■ What to do
What lines below contain the word "right"? Please pull each one out.

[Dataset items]

......

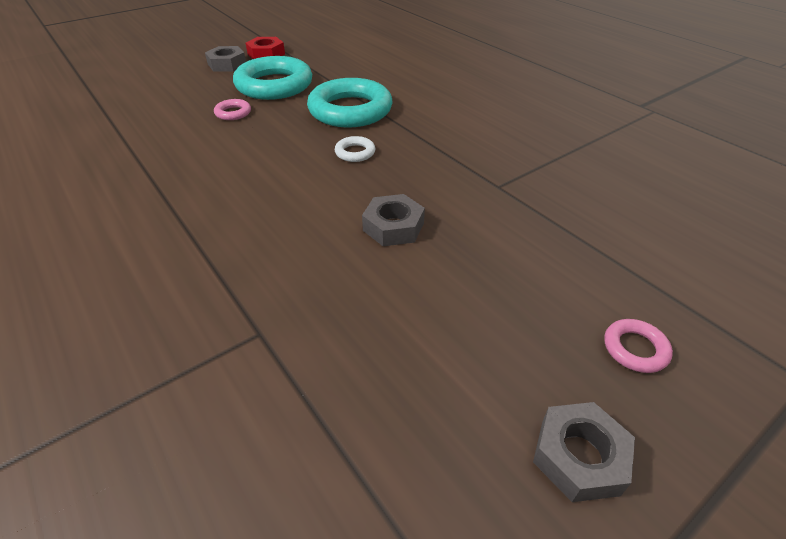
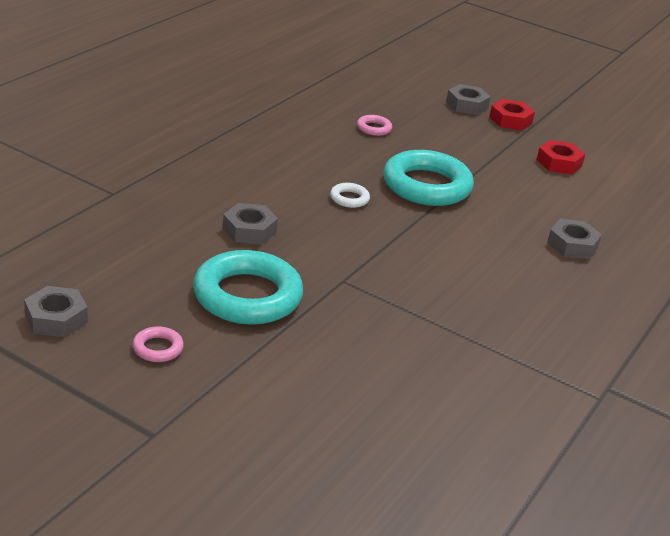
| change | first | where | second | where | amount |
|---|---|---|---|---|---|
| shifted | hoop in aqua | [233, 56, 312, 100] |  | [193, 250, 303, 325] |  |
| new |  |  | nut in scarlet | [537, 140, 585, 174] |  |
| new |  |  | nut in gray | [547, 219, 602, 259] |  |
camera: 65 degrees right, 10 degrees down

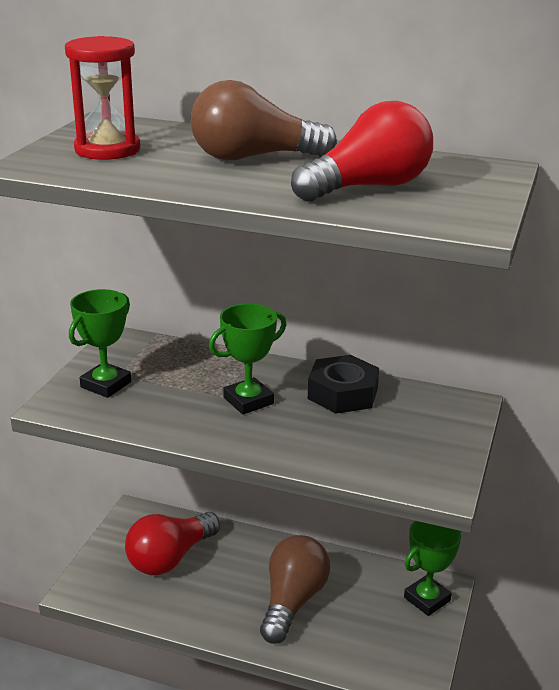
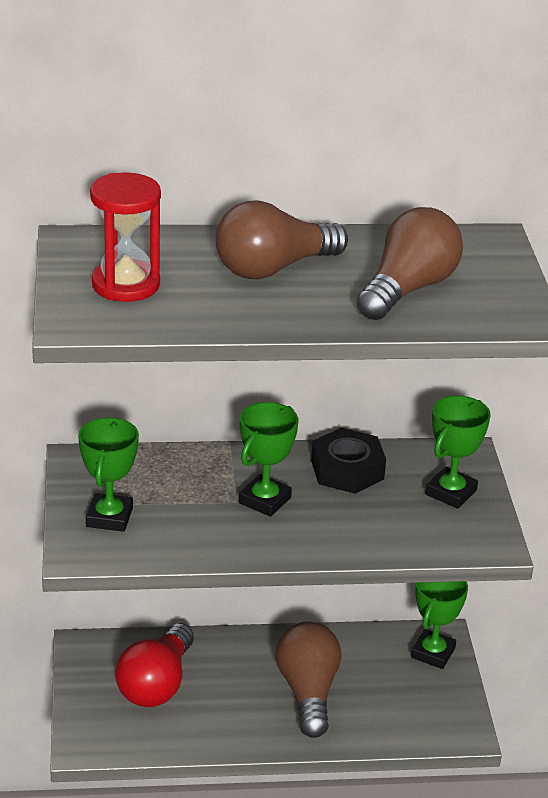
| change | first | where | second | where | amount |
|---|---|---|---|---|---|
| repainted | lightbulb in scarlet | [291, 101, 433, 202] | lightbulb in dark brown | [356, 207, 463, 320] |  |
| new |  |  | trophy in green | [425, 395, 491, 509] |  |
camera: 25 degrees left, 5 degrees up

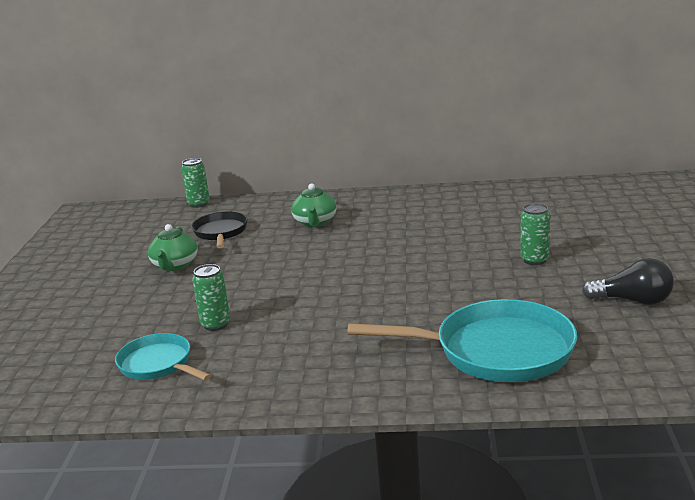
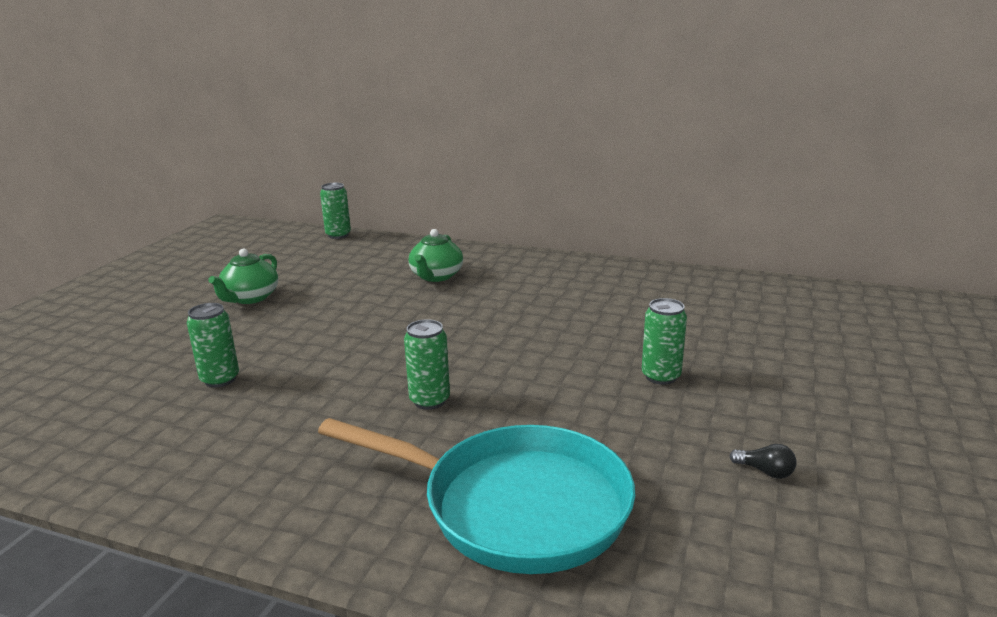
| change | first | where | second | where | amount |
|---|---|---|---|---|---|
| new |  |  | can in green | [404, 319, 450, 410] |  |
| scaled | lightbulb in jet-black | [582, 258, 674, 305] |  | [730, 444, 797, 479] | x0.48 |
| gone | frying pan in aqua | [115, 333, 211, 381] |  |  |  |
| gone | frying pan in jet-black | [191, 212, 247, 248] |  |  |  |
camera: 15 degrees right, 0 degrees up

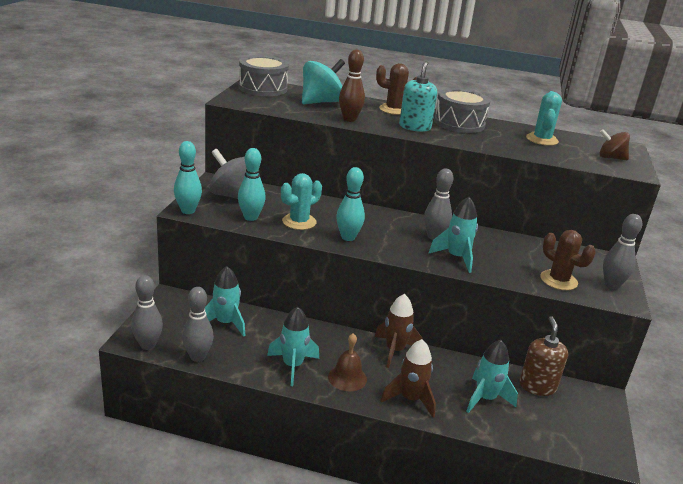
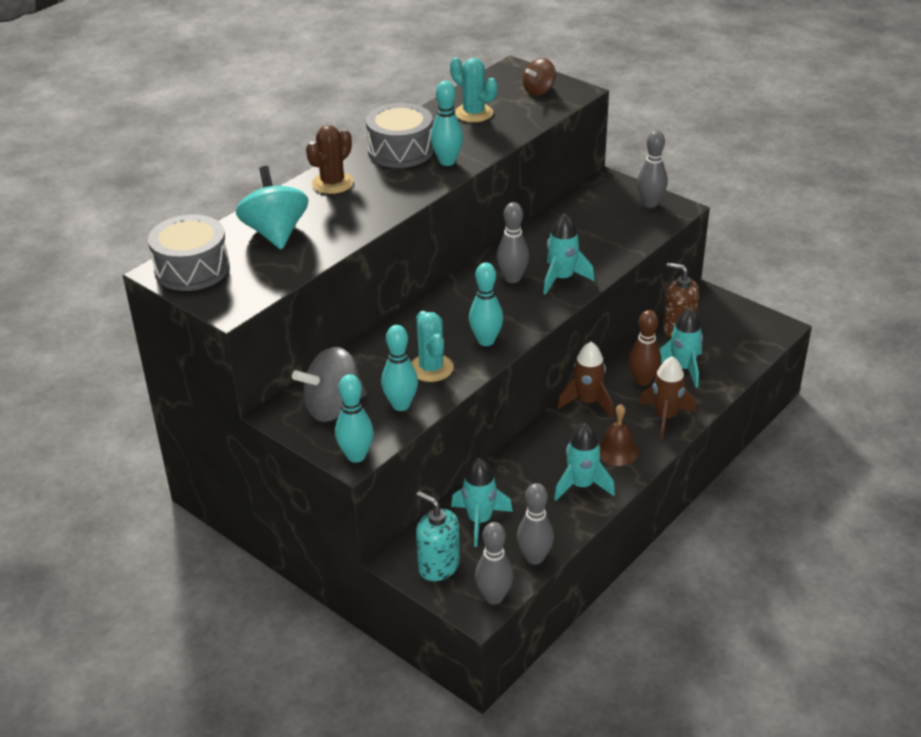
| change | first | where | second | where | amount |
|---|---|---|---|---|---|
| shifted | soap pump in aqua | [399, 61, 437, 132] |  | [416, 491, 460, 581] |  |
| new |  |  | tenpin in aqua | [430, 80, 463, 166] |  |
| shifted | tenpin in dark brown | [339, 50, 365, 122] |  | [629, 310, 661, 386] |  |
| gone | saguaro cactus in dark brown | [541, 230, 596, 290] |  |  |  |
camera: 60 degrees left, 10 degrees up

......

■ Result below
camera: 65 degrees right, 10 degrees down
camera: 15 degrees right, 0 degrees up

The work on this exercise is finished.